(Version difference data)
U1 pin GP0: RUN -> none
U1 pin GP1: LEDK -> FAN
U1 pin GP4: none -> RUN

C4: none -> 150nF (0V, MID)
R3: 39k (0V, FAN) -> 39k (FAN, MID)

## THE PROBLEM
The lines from the one with "U1 pin GP4: none -> RUN" through the final line of the data are to be reproduced exactly, both included, with no other lines.

## REPLY
U1 pin GP4: none -> RUN

C4: none -> 150nF (0V, MID)
R3: 39k (0V, FAN) -> 39k (FAN, MID)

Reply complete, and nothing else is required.